■ **Work task**
Set down exactly the lines from the one containing "type=moved; before=russet hammer;" through the end of the records below, both included, and nothing else.

■ **Data for this exercise**
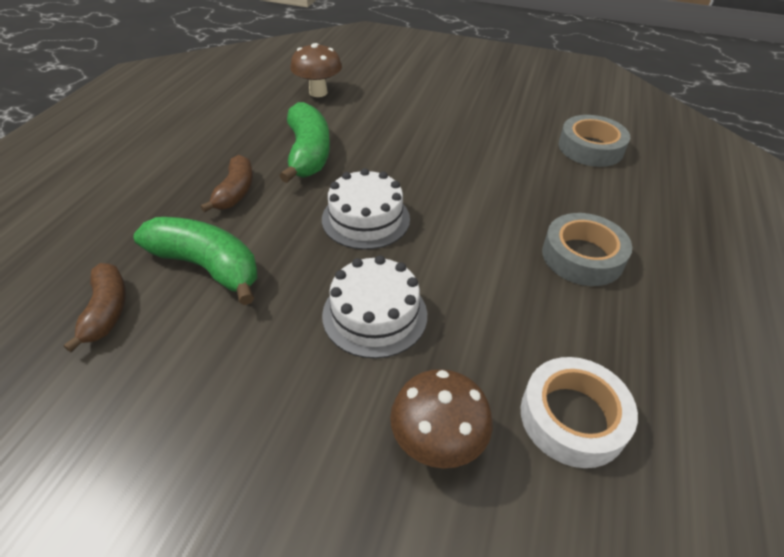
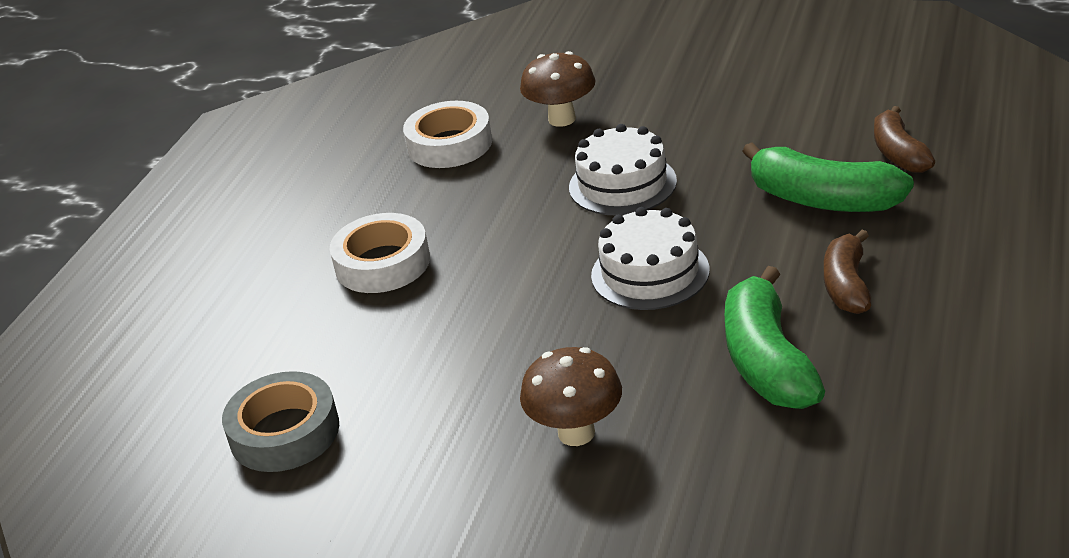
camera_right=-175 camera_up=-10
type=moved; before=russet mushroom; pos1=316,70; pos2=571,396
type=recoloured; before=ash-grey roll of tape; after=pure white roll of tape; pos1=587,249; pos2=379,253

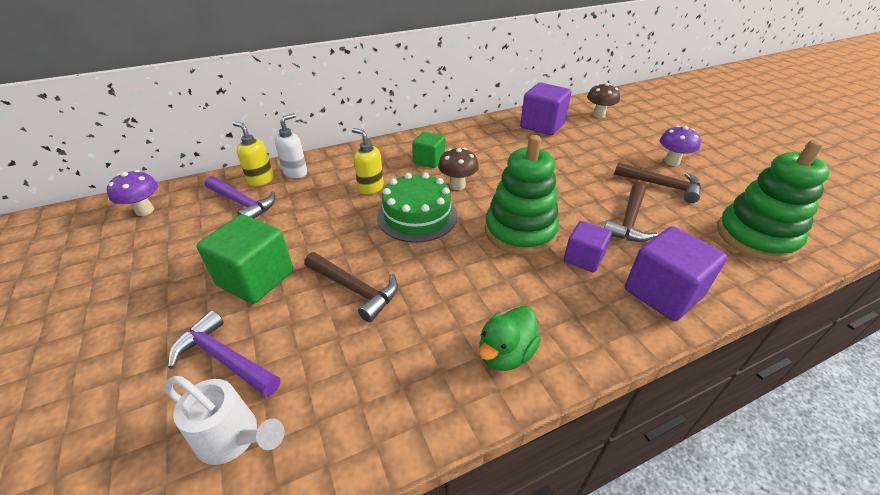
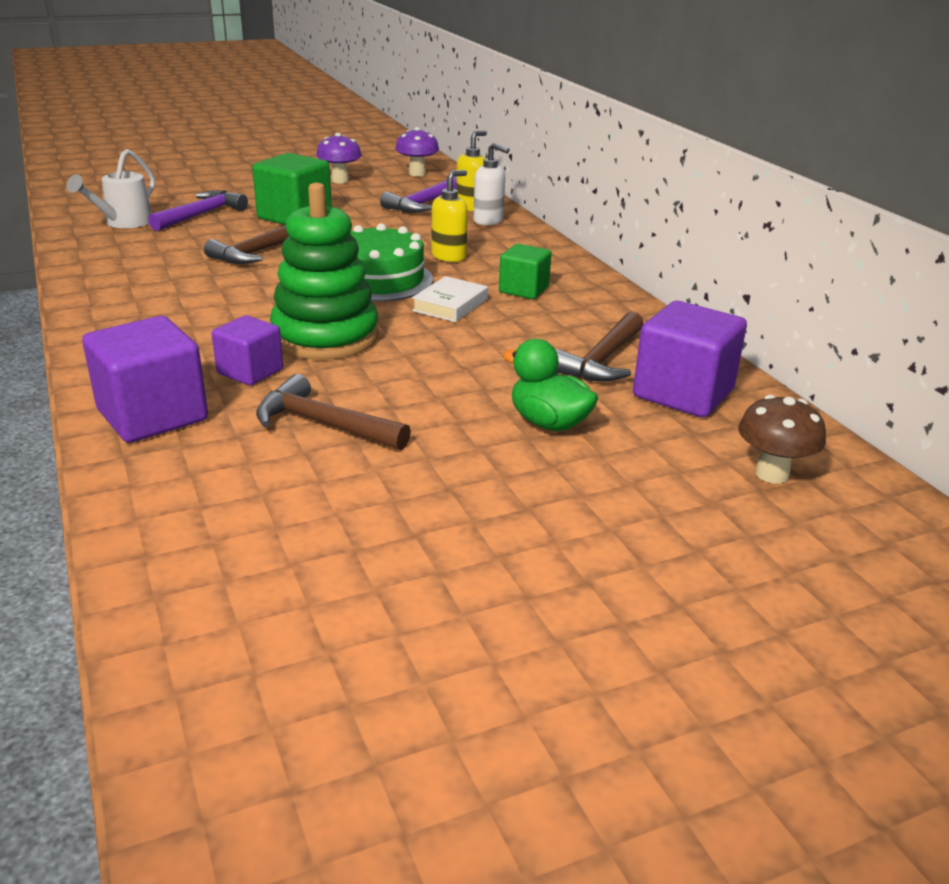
camera_right=90 camera_up=-10
type=removed; before=leaf-green stacking rings; pos1=773,201
type=moved; before=leaf-green toy duck; pos1=510,338; pos2=550,385
type=moved; before=russet hammer; pos1=657,182; pos2=600,347
type=moved; before=royal purple mushroom; pos1=680,145; pos2=339,158
type=replaced; before=russet mushroom; after=pure white book; pos1=458,169; pos2=450,299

■ **Answer area**
type=moved; before=russet hammer; pos1=657,182; pos2=600,347
type=moved; before=royal purple mushroom; pos1=680,145; pos2=339,158
type=replaced; before=russet mushroom; after=pure white book; pos1=458,169; pos2=450,299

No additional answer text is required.